DATA LISTING Block Start
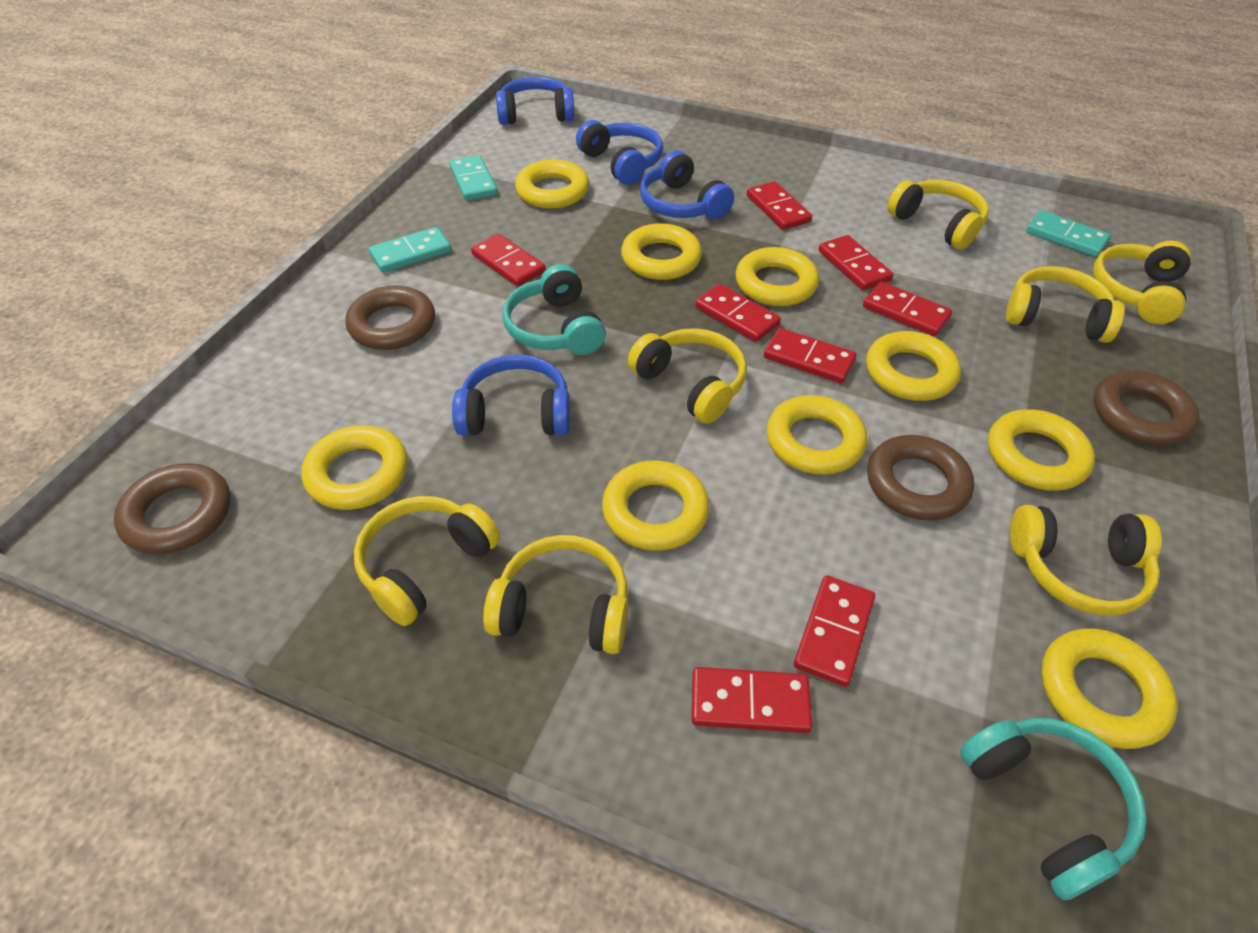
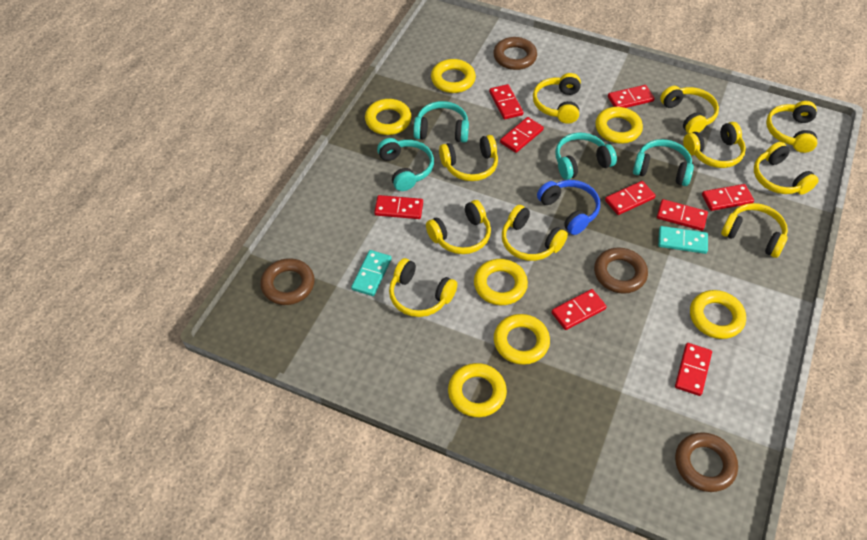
blue headphones: 4 -> 1
red domino: 8 -> 9
turquoise domino: 3 -> 2
turquoise headphones: 2 -> 4
yellow headphones: 7 -> 10
yellow ring: 9 -> 7

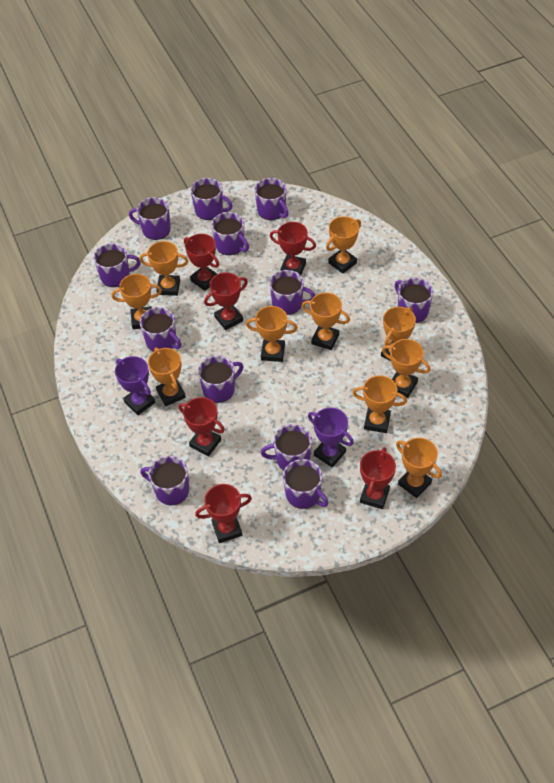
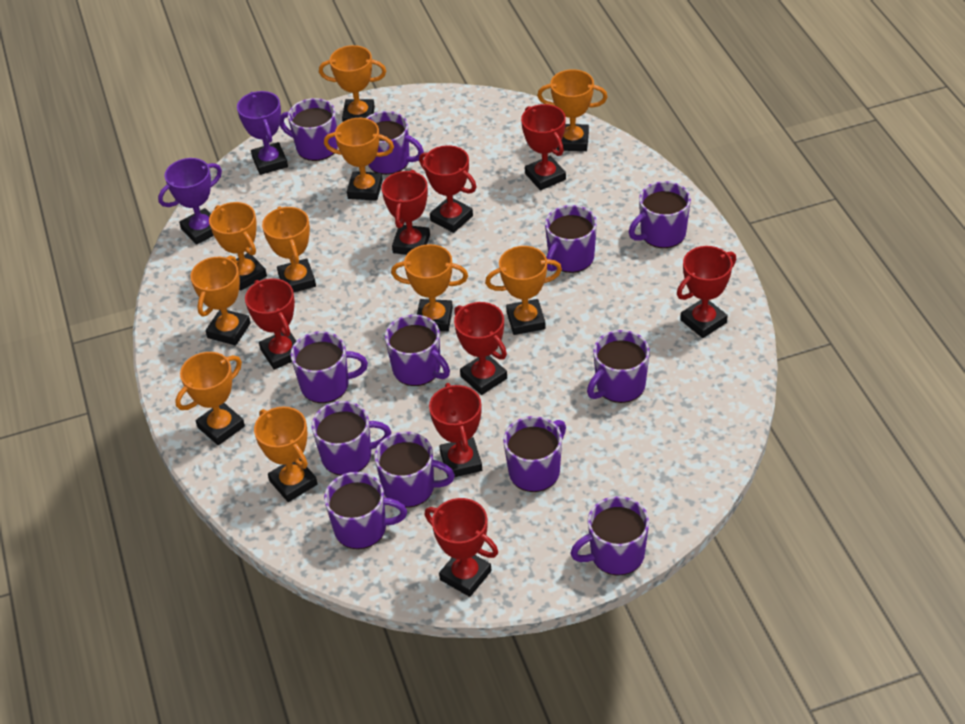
red trophy: 6 -> 8

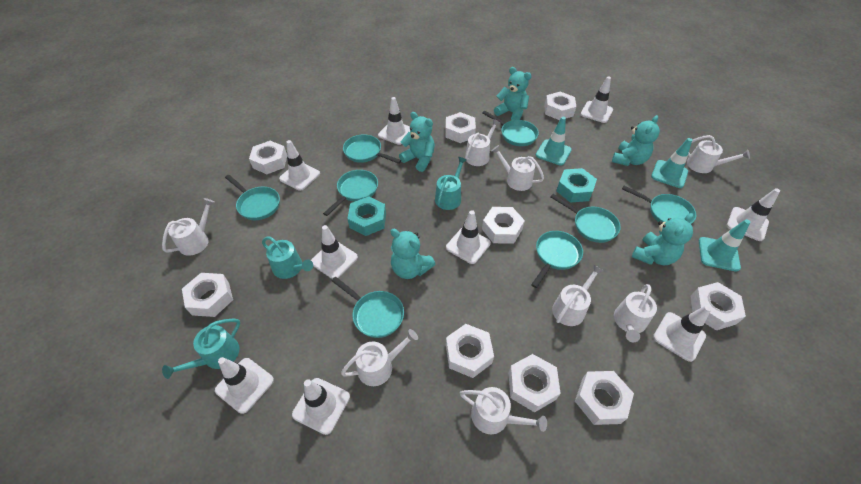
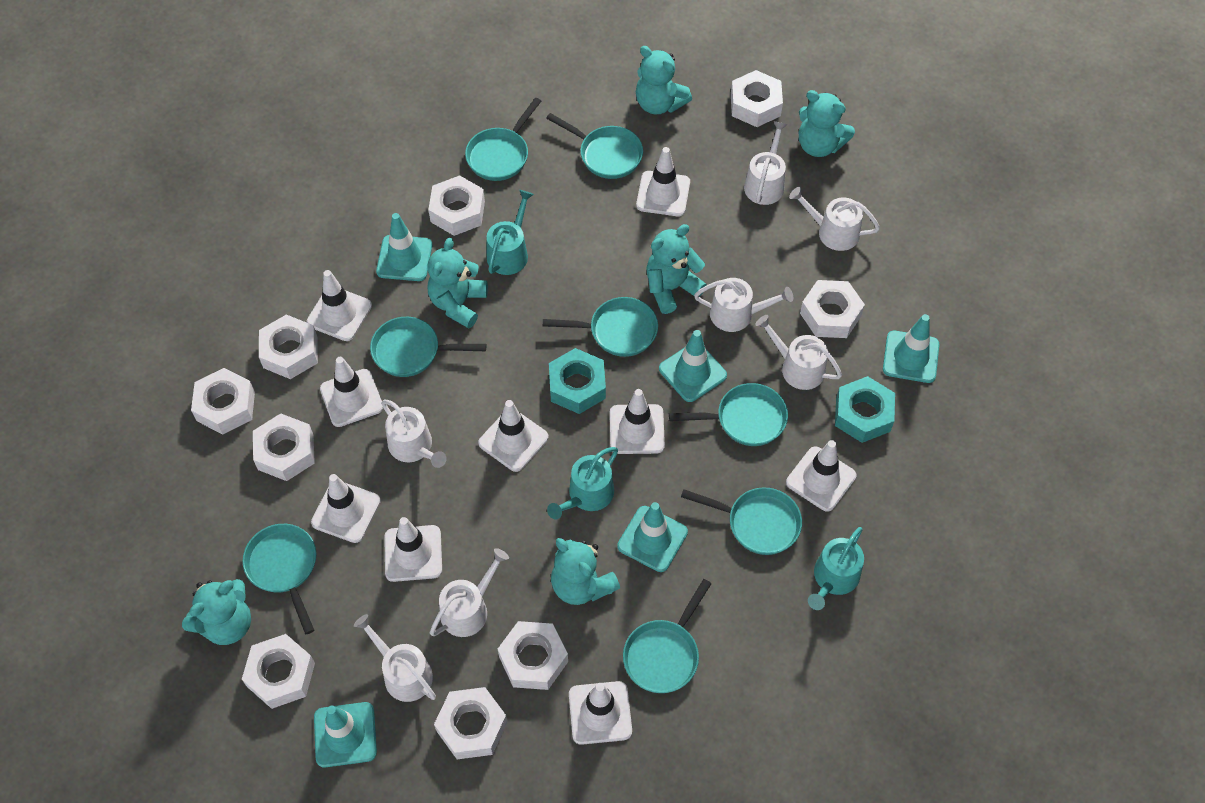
turquoise teddy bear: 5 -> 6
turquoise traffic cone: 3 -> 5
white watering can: 8 -> 7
DATA LISTING Block End
GOAL OF THE EXERCISE = Exactly as they appear, repeat the lines from the one containing "yellow headphones: 7 -> 10" through the last line of the entries, counting both ends. Pictures stay out.

ANSWER AREA =
yellow headphones: 7 -> 10
yellow ring: 9 -> 7

red trophy: 6 -> 8

turquoise teddy bear: 5 -> 6
turquoise traffic cone: 3 -> 5
white watering can: 8 -> 7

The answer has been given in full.